— Your goal —
In the entries that follow, find the line containing "camera: 75 degrees right, 15 degrees down"; from there, copy every line exactly through the line containing "(326, 62) = (761, 218): orange".

— Data to examine —
■ ■ ■ ■ ■

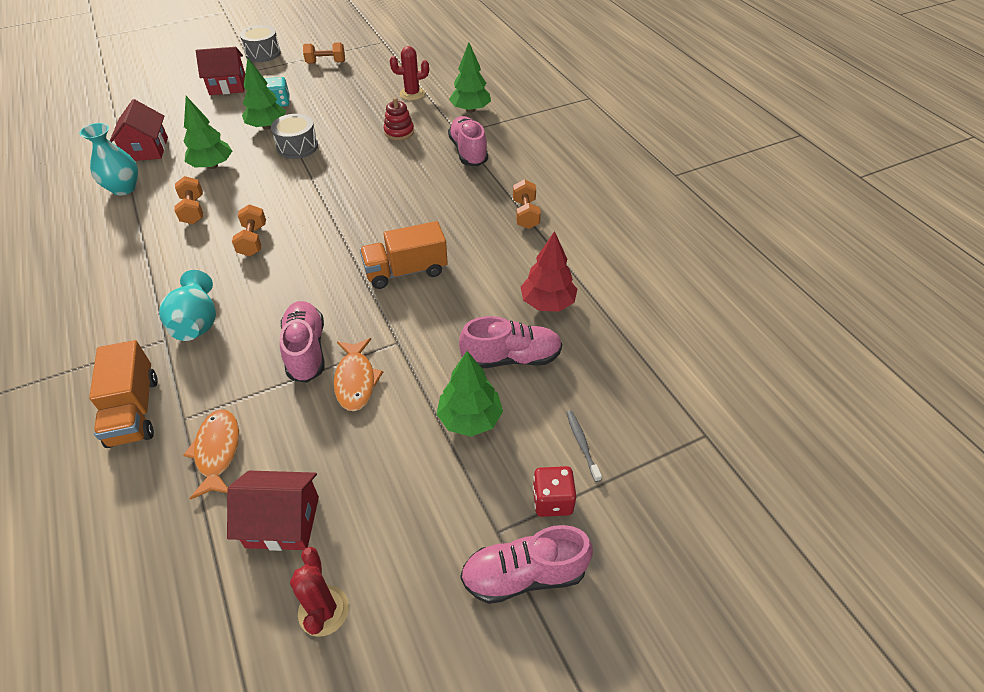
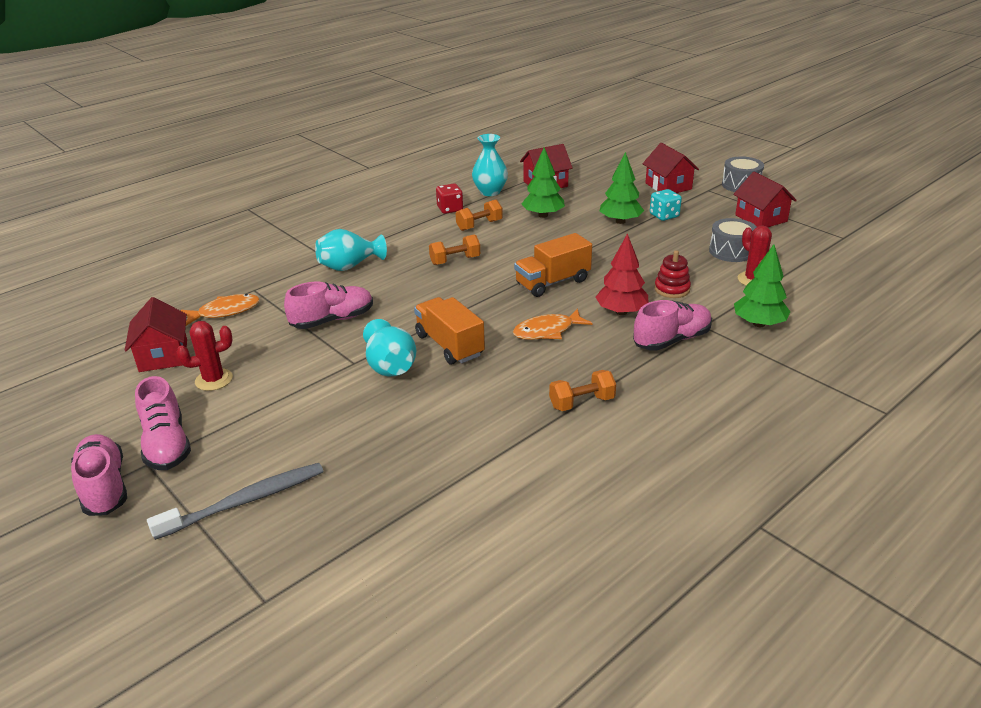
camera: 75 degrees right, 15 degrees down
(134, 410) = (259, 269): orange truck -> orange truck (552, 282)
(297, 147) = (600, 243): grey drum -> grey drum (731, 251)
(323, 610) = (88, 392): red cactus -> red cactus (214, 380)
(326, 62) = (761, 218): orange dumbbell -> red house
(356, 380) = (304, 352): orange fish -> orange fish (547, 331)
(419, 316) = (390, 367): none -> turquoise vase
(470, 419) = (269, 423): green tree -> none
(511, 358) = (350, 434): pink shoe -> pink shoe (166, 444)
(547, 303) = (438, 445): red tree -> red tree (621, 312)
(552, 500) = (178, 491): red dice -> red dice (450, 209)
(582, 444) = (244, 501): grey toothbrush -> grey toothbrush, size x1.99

■ ■ ■ ■ ■

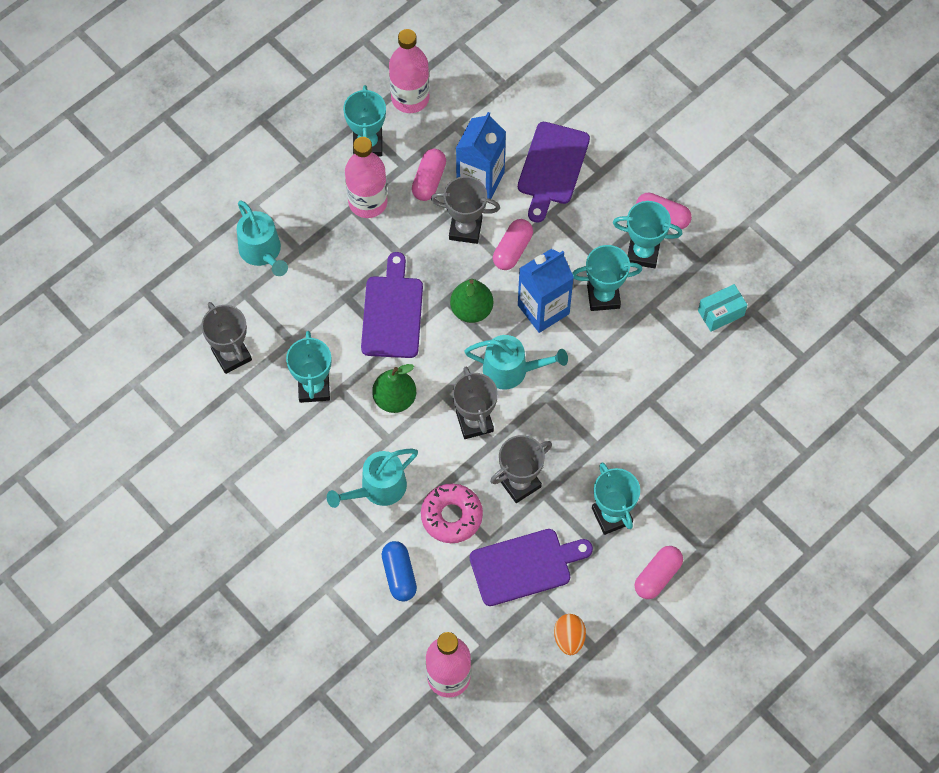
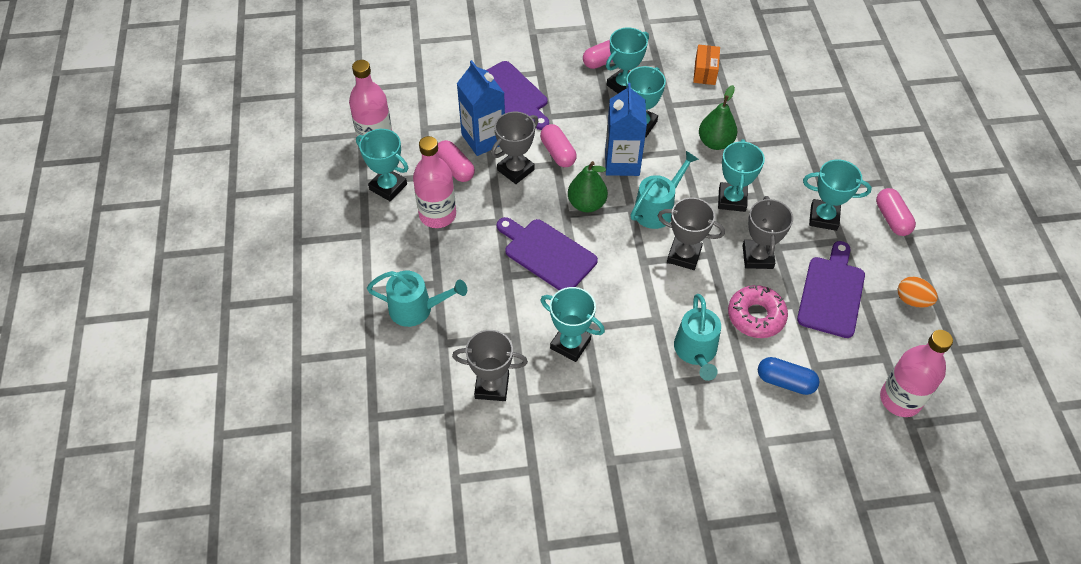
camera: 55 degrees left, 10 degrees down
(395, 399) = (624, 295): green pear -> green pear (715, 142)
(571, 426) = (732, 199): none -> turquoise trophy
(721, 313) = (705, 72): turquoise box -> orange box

■ ■ ■ ■ ■

— Written answer —
camera: 75 degrees right, 15 degrees down
(134, 410) = (259, 269): orange truck -> orange truck (552, 282)
(297, 147) = (600, 243): grey drum -> grey drum (731, 251)
(323, 610) = (88, 392): red cactus -> red cactus (214, 380)
(326, 62) = (761, 218): orange dumbbell -> red house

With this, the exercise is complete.